> [Problem statement]: Using the records below, write out the line with "IC2: NOT 74HC04" and each line after it through the final one, exactly, and only those.

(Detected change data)
■ ■ ■

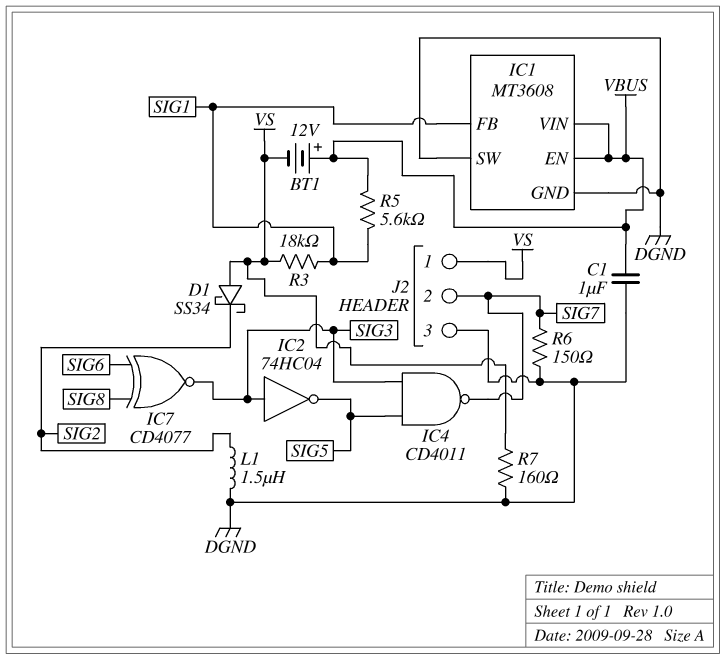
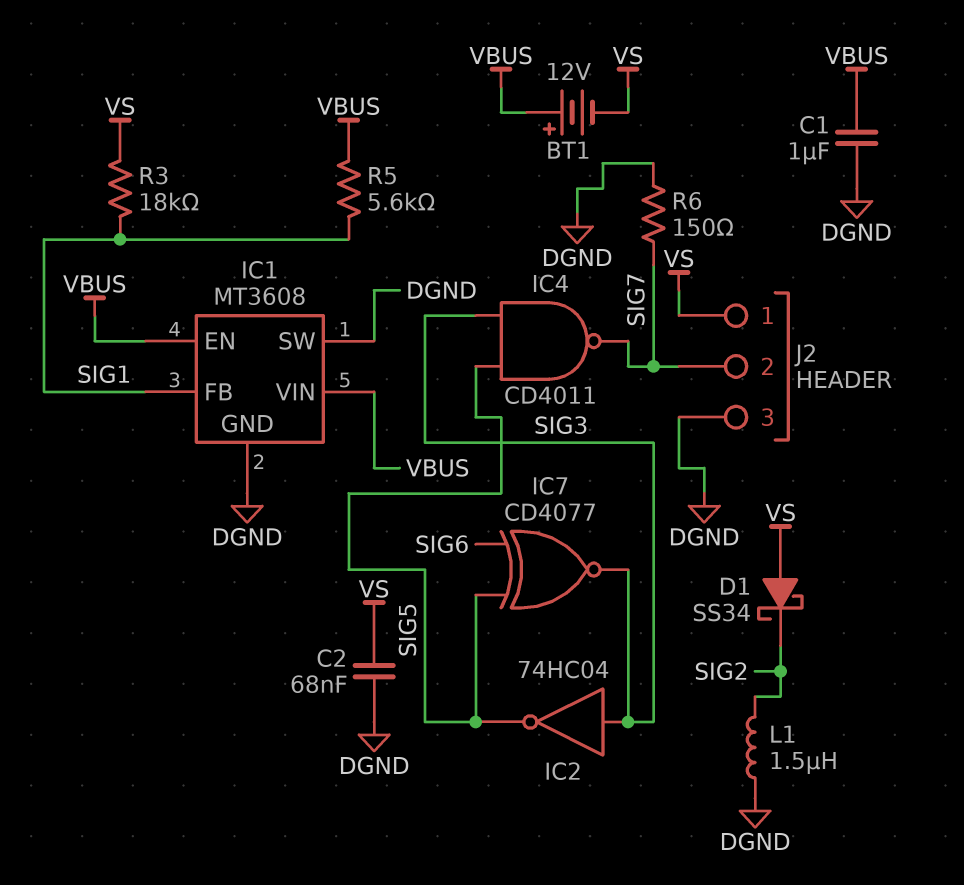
C2: none -> 68nF (DGND, VS)
IC7: XNOR CD4077 (in SIG6, in SIG8, out SIG3) -> XNOR CD4077 (in SIG5, in SIG6, out SIG3)
R7: 160 (DGND, VS) -> none

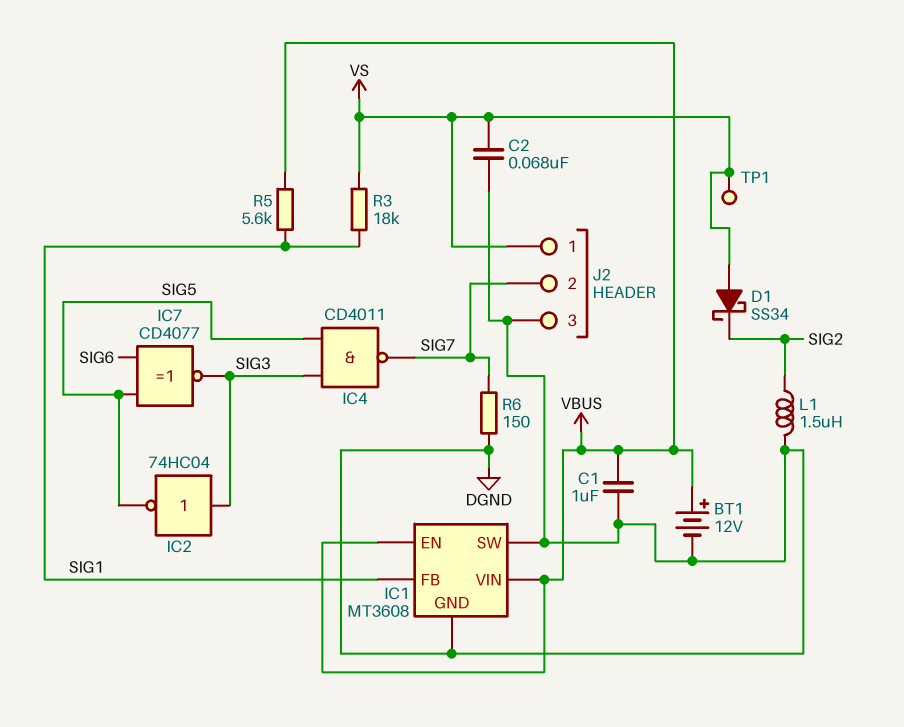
BT1: 12V (plus VBUS, minus VS) -> 12V (plus VBUS, minus DGND)
TP1: none -> test point (VS)

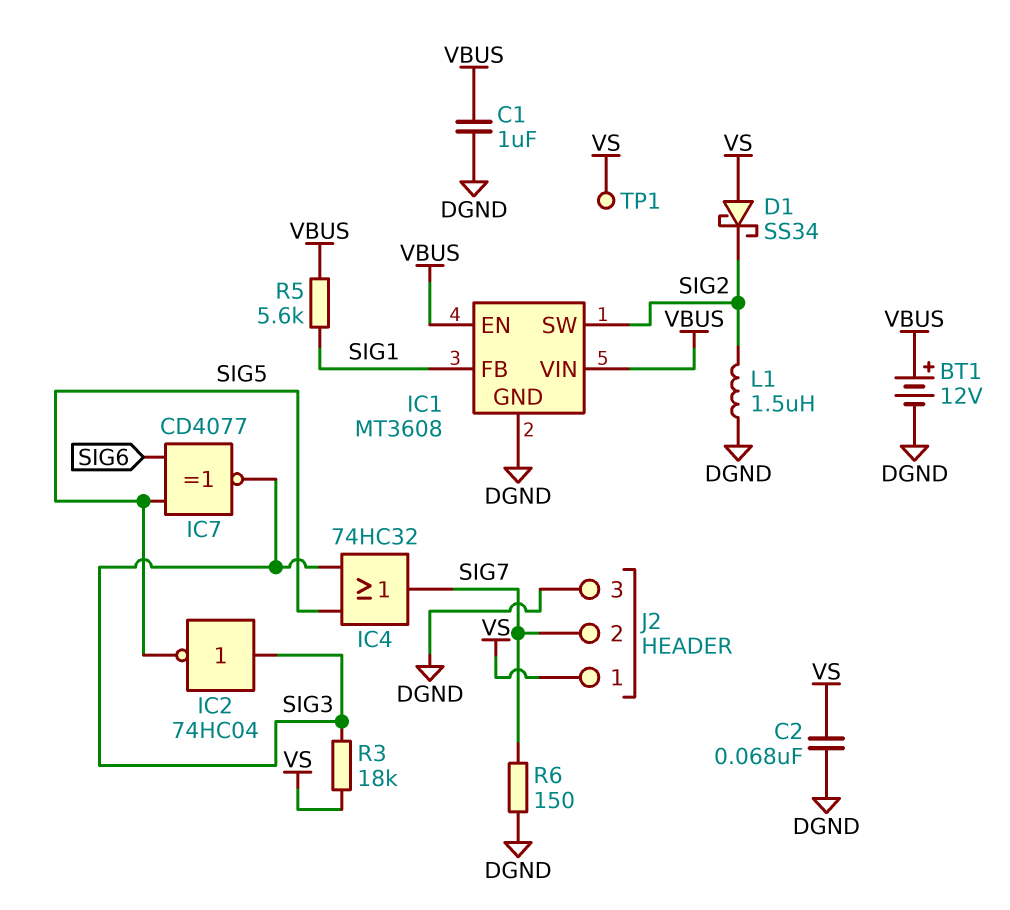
IC1 pin SW: DGND -> SIG2
IC4: NAND CD4011 (in SIG3, in SIG5, out SIG7) -> OR 74HC32 (in SIG3, in SIG5, out SIG7)
R3: 18k (SIG1, VS) -> 18k (SIG3, VS)

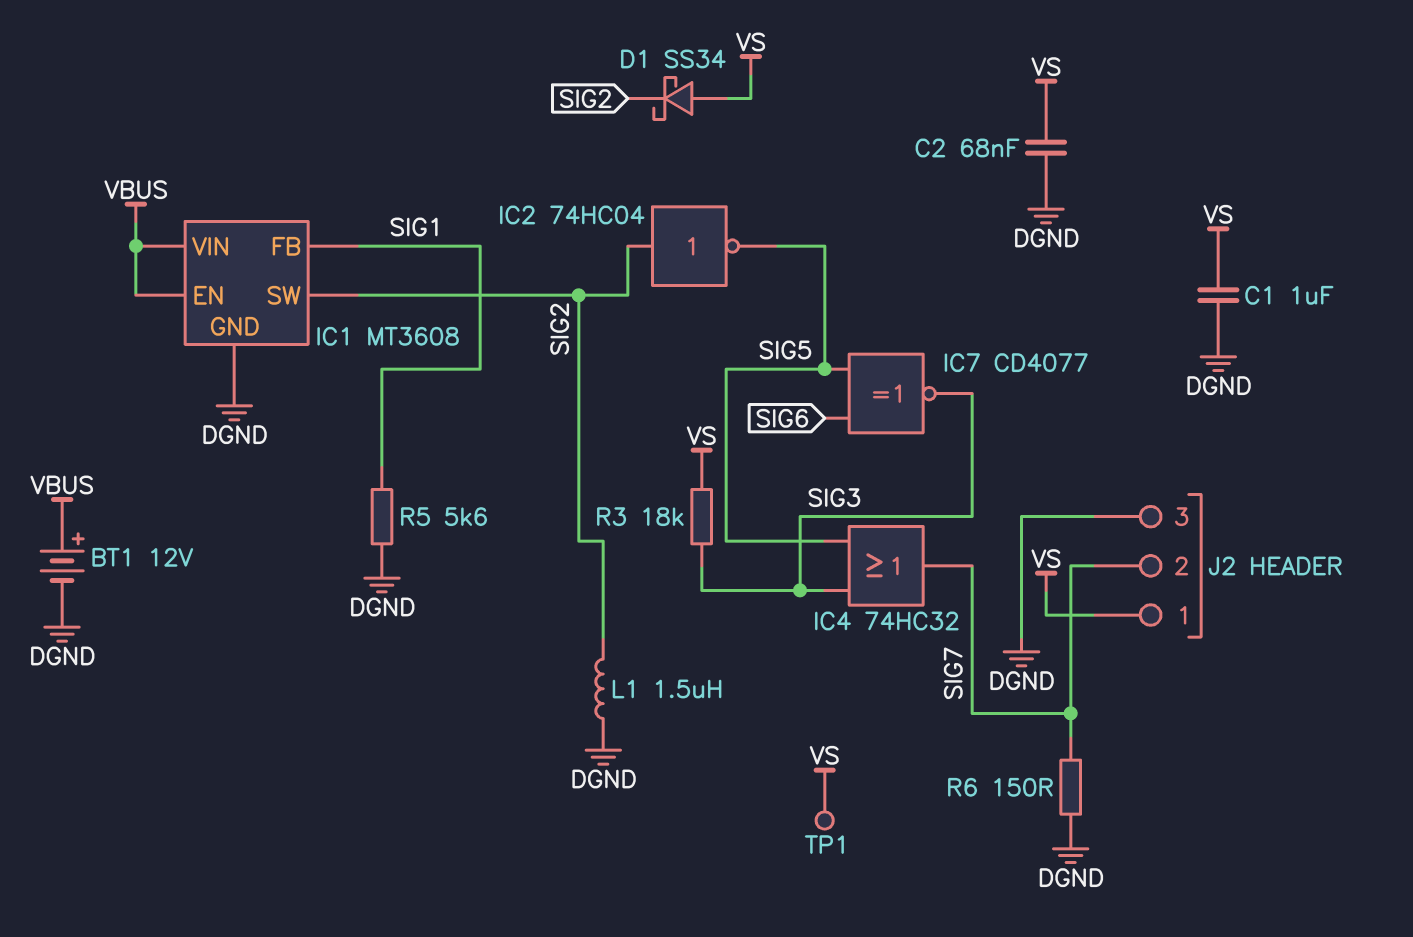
C1: 1uF (DGND, VBUS) -> 1uF (DGND, VS)
IC2: NOT 74HC04 (in SIG3, out SIG5) -> NOT 74HC04 (in SIG2, out SIG5)
R5: 5.6k (SIG1, VBUS) -> 5.6k (DGND, SIG1)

■ ■ ■

> [Exercise response]:
IC2: NOT 74HC04 (in SIG3, out SIG5) -> NOT 74HC04 (in SIG2, out SIG5)
R5: 5.6k (SIG1, VBUS) -> 5.6k (DGND, SIG1)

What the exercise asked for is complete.